DATA IN THIS EXERCISE ->
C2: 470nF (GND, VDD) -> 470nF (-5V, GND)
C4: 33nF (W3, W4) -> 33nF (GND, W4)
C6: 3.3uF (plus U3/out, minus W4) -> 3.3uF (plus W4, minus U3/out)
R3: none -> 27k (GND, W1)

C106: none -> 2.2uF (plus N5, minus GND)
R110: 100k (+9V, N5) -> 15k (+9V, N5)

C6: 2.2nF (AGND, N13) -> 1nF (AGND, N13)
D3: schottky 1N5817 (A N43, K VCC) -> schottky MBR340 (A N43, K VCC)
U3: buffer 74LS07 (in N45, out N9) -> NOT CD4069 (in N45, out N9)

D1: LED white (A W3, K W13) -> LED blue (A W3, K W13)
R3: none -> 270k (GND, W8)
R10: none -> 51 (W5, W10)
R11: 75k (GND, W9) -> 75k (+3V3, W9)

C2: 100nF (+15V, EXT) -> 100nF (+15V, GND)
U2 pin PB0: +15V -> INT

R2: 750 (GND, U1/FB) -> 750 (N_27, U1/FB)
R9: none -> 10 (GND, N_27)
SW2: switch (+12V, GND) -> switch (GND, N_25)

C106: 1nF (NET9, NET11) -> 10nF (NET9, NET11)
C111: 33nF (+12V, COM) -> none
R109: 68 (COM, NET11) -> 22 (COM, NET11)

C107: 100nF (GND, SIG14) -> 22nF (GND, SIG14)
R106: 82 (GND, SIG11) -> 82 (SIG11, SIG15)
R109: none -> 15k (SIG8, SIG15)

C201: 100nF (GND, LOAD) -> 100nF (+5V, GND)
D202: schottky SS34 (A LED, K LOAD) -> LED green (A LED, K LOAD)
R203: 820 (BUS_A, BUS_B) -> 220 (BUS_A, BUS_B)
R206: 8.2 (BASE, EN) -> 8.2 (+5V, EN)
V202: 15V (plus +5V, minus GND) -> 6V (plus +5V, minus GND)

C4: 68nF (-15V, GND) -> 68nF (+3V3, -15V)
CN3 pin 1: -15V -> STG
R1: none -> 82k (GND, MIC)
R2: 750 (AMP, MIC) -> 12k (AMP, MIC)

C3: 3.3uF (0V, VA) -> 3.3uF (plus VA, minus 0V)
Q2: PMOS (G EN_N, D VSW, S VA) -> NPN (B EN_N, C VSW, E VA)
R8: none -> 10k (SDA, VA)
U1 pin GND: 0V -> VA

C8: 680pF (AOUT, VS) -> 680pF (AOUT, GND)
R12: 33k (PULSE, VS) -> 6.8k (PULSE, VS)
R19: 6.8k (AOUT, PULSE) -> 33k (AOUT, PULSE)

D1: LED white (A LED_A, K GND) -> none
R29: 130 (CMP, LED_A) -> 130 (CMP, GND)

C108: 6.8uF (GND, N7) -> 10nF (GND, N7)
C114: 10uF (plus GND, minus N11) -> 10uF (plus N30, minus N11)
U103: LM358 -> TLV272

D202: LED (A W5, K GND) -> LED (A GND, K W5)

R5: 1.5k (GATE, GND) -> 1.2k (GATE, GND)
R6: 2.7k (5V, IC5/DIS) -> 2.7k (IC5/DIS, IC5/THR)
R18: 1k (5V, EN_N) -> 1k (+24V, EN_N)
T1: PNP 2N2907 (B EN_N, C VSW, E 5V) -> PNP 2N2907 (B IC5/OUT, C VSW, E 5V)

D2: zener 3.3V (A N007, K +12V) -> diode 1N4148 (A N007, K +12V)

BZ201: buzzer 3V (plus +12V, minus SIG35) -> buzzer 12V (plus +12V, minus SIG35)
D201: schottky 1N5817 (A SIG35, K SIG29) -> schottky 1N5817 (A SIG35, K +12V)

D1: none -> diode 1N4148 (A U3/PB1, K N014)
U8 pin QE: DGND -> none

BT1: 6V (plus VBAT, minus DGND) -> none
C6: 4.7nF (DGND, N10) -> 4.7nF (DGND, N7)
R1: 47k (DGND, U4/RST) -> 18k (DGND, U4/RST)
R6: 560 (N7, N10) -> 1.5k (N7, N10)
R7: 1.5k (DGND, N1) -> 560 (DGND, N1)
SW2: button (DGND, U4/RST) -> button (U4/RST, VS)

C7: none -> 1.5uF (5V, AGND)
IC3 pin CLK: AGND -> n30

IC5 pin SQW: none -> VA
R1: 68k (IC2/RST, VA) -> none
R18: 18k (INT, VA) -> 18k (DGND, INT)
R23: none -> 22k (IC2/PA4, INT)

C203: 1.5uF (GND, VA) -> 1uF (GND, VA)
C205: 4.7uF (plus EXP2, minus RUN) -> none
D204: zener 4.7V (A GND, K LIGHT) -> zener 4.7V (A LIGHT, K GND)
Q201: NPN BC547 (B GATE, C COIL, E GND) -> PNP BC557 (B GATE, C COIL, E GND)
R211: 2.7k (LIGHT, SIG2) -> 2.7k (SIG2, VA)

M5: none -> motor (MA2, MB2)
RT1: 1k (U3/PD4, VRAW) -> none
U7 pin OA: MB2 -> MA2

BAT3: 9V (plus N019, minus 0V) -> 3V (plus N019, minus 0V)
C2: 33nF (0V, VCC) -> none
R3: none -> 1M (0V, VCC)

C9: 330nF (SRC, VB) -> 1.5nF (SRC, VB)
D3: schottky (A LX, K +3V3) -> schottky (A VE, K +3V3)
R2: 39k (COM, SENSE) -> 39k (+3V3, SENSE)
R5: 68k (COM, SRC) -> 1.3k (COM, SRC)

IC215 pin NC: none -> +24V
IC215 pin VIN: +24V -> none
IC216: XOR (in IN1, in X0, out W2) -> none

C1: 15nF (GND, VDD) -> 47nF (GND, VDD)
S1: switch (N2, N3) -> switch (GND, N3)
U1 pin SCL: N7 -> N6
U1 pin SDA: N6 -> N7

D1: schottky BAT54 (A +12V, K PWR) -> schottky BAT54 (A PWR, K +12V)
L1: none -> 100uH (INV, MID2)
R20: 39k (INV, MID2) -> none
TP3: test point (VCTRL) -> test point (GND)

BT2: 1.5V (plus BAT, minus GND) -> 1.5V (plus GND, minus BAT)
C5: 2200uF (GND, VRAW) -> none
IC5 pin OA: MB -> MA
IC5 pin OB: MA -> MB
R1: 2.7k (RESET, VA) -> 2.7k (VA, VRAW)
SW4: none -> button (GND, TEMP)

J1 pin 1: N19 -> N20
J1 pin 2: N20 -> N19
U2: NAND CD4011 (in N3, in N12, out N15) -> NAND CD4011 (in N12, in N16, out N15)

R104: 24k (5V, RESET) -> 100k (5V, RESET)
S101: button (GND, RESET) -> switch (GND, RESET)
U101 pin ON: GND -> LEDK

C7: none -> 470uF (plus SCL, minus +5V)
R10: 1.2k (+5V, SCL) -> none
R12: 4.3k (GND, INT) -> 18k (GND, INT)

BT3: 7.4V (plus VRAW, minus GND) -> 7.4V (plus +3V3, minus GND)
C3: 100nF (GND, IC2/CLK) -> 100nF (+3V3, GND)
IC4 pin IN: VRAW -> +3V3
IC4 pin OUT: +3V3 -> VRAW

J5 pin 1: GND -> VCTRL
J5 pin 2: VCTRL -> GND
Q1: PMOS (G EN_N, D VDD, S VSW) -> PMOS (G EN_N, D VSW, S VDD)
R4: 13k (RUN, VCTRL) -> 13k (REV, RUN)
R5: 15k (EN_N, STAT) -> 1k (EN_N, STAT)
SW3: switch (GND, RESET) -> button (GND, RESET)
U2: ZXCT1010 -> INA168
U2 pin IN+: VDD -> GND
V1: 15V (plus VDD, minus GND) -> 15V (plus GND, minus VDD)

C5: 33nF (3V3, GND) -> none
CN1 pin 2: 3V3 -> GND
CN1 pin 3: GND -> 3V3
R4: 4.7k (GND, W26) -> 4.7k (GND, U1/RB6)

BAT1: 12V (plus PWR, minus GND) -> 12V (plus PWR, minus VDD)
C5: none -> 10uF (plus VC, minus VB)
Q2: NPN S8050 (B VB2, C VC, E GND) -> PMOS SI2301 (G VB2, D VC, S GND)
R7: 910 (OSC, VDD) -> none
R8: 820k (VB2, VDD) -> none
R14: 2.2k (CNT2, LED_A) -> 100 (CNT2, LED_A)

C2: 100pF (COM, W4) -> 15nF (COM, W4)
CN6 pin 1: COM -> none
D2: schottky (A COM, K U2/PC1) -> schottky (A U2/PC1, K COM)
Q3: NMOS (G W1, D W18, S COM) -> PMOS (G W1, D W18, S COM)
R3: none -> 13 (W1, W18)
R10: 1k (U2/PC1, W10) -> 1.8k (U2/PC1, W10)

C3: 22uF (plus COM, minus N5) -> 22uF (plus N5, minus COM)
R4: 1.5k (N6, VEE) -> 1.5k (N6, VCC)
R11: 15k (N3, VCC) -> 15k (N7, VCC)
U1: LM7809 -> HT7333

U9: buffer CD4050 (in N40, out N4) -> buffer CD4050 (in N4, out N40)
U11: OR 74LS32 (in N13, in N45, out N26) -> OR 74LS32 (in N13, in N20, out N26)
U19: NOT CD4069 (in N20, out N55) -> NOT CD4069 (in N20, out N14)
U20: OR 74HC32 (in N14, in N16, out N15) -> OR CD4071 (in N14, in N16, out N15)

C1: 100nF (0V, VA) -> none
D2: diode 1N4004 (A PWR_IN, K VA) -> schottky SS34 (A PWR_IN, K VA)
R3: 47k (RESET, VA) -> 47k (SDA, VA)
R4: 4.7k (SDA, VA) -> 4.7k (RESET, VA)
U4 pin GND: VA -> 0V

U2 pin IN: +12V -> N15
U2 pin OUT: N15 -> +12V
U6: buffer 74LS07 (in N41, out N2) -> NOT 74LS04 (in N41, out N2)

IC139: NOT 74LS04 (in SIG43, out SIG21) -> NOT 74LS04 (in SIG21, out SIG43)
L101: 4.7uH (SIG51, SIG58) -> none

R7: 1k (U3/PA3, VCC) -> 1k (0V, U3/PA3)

TASK REQUIREMENTS -> In the data above, retype exactly and only the lines between the one holding "CN1 pin 3: GND -> 3V3" and the one holding "U1: LM7809 -> HT7333", inclusive.

TASK RESULT ->
CN1 pin 3: GND -> 3V3
R4: 4.7k (GND, W26) -> 4.7k (GND, U1/RB6)

BAT1: 12V (plus PWR, minus GND) -> 12V (plus PWR, minus VDD)
C5: none -> 10uF (plus VC, minus VB)
Q2: NPN S8050 (B VB2, C VC, E GND) -> PMOS SI2301 (G VB2, D VC, S GND)
R7: 910 (OSC, VDD) -> none
R8: 820k (VB2, VDD) -> none
R14: 2.2k (CNT2, LED_A) -> 100 (CNT2, LED_A)

C2: 100pF (COM, W4) -> 15nF (COM, W4)
CN6 pin 1: COM -> none
D2: schottky (A COM, K U2/PC1) -> schottky (A U2/PC1, K COM)
Q3: NMOS (G W1, D W18, S COM) -> PMOS (G W1, D W18, S COM)
R3: none -> 13 (W1, W18)
R10: 1k (U2/PC1, W10) -> 1.8k (U2/PC1, W10)

C3: 22uF (plus COM, minus N5) -> 22uF (plus N5, minus COM)
R4: 1.5k (N6, VEE) -> 1.5k (N6, VCC)
R11: 15k (N3, VCC) -> 15k (N7, VCC)
U1: LM7809 -> HT7333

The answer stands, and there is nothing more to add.